### Task requirements
Copy out every one of the lines below without changing anything.

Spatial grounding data

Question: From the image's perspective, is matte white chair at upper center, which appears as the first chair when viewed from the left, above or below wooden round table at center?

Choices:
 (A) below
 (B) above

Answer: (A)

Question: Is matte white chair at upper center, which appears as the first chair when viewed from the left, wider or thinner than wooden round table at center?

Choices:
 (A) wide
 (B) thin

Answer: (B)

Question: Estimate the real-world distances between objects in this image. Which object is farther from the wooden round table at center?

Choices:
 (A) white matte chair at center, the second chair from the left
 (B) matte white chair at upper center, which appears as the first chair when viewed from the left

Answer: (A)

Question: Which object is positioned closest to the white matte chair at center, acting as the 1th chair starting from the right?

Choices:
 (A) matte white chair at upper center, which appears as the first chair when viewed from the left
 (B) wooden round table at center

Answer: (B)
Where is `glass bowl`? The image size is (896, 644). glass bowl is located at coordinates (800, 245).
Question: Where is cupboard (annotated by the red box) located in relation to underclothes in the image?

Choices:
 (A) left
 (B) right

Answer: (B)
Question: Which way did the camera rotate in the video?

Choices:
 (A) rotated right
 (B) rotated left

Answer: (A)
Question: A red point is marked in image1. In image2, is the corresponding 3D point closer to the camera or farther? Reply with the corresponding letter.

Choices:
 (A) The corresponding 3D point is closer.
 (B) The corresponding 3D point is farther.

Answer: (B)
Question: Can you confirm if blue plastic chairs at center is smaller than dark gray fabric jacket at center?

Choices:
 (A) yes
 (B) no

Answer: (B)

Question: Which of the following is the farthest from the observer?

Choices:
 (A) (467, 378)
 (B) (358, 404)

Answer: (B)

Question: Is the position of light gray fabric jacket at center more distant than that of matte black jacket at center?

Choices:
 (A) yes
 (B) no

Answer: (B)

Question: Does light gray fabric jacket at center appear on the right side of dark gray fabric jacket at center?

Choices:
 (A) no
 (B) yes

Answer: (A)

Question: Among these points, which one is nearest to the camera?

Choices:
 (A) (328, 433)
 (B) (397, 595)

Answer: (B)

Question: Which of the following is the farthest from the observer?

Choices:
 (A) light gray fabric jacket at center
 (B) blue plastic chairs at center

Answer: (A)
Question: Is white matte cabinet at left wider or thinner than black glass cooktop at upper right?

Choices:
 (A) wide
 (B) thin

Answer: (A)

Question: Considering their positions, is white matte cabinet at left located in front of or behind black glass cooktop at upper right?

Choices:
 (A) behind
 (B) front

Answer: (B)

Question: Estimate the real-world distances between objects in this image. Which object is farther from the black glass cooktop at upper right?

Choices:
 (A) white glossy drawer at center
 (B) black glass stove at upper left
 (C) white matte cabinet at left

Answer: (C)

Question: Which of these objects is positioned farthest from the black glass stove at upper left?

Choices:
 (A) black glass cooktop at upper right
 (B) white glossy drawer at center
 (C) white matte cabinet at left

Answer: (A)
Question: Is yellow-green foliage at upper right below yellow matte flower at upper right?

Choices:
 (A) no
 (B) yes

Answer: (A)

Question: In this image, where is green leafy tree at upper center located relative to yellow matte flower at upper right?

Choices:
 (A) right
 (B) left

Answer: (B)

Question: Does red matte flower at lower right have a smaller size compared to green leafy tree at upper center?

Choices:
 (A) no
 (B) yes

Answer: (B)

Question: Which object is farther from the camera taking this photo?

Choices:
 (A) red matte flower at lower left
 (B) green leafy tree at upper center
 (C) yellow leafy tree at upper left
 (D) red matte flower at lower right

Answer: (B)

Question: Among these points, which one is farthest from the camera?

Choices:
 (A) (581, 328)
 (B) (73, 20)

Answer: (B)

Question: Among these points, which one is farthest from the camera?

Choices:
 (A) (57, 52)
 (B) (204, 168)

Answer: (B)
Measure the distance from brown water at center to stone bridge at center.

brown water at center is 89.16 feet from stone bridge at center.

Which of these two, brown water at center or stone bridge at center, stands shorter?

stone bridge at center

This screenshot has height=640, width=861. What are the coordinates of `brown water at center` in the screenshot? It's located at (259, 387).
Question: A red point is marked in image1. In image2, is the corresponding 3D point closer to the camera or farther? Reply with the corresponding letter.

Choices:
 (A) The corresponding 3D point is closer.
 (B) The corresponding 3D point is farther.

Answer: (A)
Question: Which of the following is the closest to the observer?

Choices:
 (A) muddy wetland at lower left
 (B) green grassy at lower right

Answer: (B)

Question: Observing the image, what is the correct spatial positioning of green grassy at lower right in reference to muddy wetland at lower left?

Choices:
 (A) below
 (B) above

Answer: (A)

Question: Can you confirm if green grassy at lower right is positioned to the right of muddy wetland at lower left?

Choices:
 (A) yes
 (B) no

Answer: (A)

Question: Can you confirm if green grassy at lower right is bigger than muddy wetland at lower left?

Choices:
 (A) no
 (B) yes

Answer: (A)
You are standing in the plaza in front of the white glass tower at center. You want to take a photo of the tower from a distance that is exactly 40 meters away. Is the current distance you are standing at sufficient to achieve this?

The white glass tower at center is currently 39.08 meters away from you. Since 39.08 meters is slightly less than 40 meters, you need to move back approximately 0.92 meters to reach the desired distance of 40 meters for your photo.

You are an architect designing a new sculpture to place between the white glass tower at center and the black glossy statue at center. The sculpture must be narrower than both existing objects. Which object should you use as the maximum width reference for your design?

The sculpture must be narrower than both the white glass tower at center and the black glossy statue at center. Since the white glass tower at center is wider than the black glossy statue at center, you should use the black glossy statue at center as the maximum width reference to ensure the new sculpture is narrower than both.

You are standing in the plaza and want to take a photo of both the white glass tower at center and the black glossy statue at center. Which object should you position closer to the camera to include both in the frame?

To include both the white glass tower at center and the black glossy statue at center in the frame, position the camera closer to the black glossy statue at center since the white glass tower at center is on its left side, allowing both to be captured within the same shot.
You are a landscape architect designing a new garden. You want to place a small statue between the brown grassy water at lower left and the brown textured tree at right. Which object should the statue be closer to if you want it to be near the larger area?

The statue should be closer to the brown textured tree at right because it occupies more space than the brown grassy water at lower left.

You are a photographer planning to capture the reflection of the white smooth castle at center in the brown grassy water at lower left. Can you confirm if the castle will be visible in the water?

### Solved problem
Question: From the image's perspective, is matte white chair at upper center, which appears as the first chair when viewed from the left, above or below wooden round table at center?

Choices:
 (A) below
 (B) above

Answer: (A)

Question: Is matte white chair at upper center, which appears as the first chair when viewed from the left, wider or thinner than wooden round table at center?

Choices:
 (A) wide
 (B) thin

Answer: (B)

Question: Estimate the real-world distances between objects in this image. Which object is farther from the wooden round table at center?

Choices:
 (A) white matte chair at center, the second chair from the left
 (B) matte white chair at upper center, which appears as the first chair when viewed from the left

Answer: (A)

Question: Which object is positioned closest to the white matte chair at center, acting as the 1th chair starting from the right?

Choices:
 (A) matte white chair at upper center, which appears as the first chair when viewed from the left
 (B) wooden round table at center

Answer: (B)
Where is `glass bowl`? The image size is (896, 644). glass bowl is located at coordinates (800, 245).
Question: Where is cupboard (annotated by the red box) located in relation to underclothes in the image?

Choices:
 (A) left
 (B) right

Answer: (B)
Question: Which way did the camera rotate in the video?

Choices:
 (A) rotated right
 (B) rotated left

Answer: (A)
Question: A red point is marked in image1. In image2, is the corresponding 3D point closer to the camera or farther? Reply with the corresponding letter.

Choices:
 (A) The corresponding 3D point is closer.
 (B) The corresponding 3D point is farther.

Answer: (B)
Question: Can you confirm if blue plastic chairs at center is smaller than dark gray fabric jacket at center?

Choices:
 (A) yes
 (B) no

Answer: (B)

Question: Which of the following is the farthest from the observer?

Choices:
 (A) (467, 378)
 (B) (358, 404)

Answer: (B)

Question: Is the position of light gray fabric jacket at center more distant than that of matte black jacket at center?

Choices:
 (A) yes
 (B) no

Answer: (B)

Question: Does light gray fabric jacket at center appear on the right side of dark gray fabric jacket at center?

Choices:
 (A) no
 (B) yes

Answer: (A)

Question: Among these points, which one is nearest to the camera?

Choices:
 (A) (328, 433)
 (B) (397, 595)

Answer: (B)

Question: Which of the following is the farthest from the observer?

Choices:
 (A) light gray fabric jacket at center
 (B) blue plastic chairs at center

Answer: (A)
Question: Is white matte cabinet at left wider or thinner than black glass cooktop at upper right?

Choices:
 (A) wide
 (B) thin

Answer: (A)

Question: Considering their positions, is white matte cabinet at left located in front of or behind black glass cooktop at upper right?

Choices:
 (A) behind
 (B) front

Answer: (B)

Question: Estimate the real-world distances between objects in this image. Which object is farther from the black glass cooktop at upper right?

Choices:
 (A) white glossy drawer at center
 (B) black glass stove at upper left
 (C) white matte cabinet at left

Answer: (C)

Question: Which of these objects is positioned farthest from the black glass stove at upper left?

Choices:
 (A) black glass cooktop at upper right
 (B) white glossy drawer at center
 (C) white matte cabinet at left

Answer: (A)
Question: Is yellow-green foliage at upper right below yellow matte flower at upper right?

Choices:
 (A) no
 (B) yes

Answer: (A)

Question: In this image, where is green leafy tree at upper center located relative to yellow matte flower at upper right?

Choices:
 (A) right
 (B) left

Answer: (B)

Question: Does red matte flower at lower right have a smaller size compared to green leafy tree at upper center?

Choices:
 (A) no
 (B) yes

Answer: (B)

Question: Which object is farther from the camera taking this photo?

Choices:
 (A) red matte flower at lower left
 (B) green leafy tree at upper center
 (C) yellow leafy tree at upper left
 (D) red matte flower at lower right

Answer: (B)

Question: Among these points, which one is farthest from the camera?

Choices:
 (A) (581, 328)
 (B) (73, 20)

Answer: (B)

Question: Among these points, which one is farthest from the camera?

Choices:
 (A) (57, 52)
 (B) (204, 168)

Answer: (B)
Measure the distance from brown water at center to stone bridge at center.

brown water at center is 89.16 feet from stone bridge at center.

Which of these two, brown water at center or stone bridge at center, stands shorter?

stone bridge at center

This screenshot has height=640, width=861. What are the coordinates of `brown water at center` in the screenshot? It's located at (259, 387).
Question: A red point is marked in image1. In image2, is the corresponding 3D point closer to the camera or farther? Reply with the corresponding letter.

Choices:
 (A) The corresponding 3D point is closer.
 (B) The corresponding 3D point is farther.

Answer: (A)
Question: Which of the following is the closest to the observer?

Choices:
 (A) muddy wetland at lower left
 (B) green grassy at lower right

Answer: (B)

Question: Observing the image, what is the correct spatial positioning of green grassy at lower right in reference to muddy wetland at lower left?

Choices:
 (A) below
 (B) above

Answer: (A)

Question: Can you confirm if green grassy at lower right is positioned to the right of muddy wetland at lower left?

Choices:
 (A) yes
 (B) no

Answer: (A)

Question: Can you confirm if green grassy at lower right is bigger than muddy wetland at lower left?

Choices:
 (A) no
 (B) yes

Answer: (A)
You are standing in the plaza in front of the white glass tower at center. You want to take a photo of the tower from a distance that is exactly 40 meters away. Is the current distance you are standing at sufficient to achieve this?

The white glass tower at center is currently 39.08 meters away from you. Since 39.08 meters is slightly less than 40 meters, you need to move back approximately 0.92 meters to reach the desired distance of 40 meters for your photo.

You are an architect designing a new sculpture to place between the white glass tower at center and the black glossy statue at center. The sculpture must be narrower than both existing objects. Which object should you use as the maximum width reference for your design?

The sculpture must be narrower than both the white glass tower at center and the black glossy statue at center. Since the white glass tower at center is wider than the black glossy statue at center, you should use the black glossy statue at center as the maximum width reference to ensure the new sculpture is narrower than both.

You are standing in the plaza and want to take a photo of both the white glass tower at center and the black glossy statue at center. Which object should you position closer to the camera to include both in the frame?

To include both the white glass tower at center and the black glossy statue at center in the frame, position the camera closer to the black glossy statue at center since the white glass tower at center is on its left side, allowing both to be captured within the same shot.
You are a landscape architect designing a new garden. You want to place a small statue between the brown grassy water at lower left and the brown textured tree at right. Which object should the statue be closer to if you want it to be near the larger area?

The statue should be closer to the brown textured tree at right because it occupies more space than the brown grassy water at lower left.

You are a photographer planning to capture the reflection of the white smooth castle at center in the brown grassy water at lower left. Can you confirm if the castle will be visible in the water?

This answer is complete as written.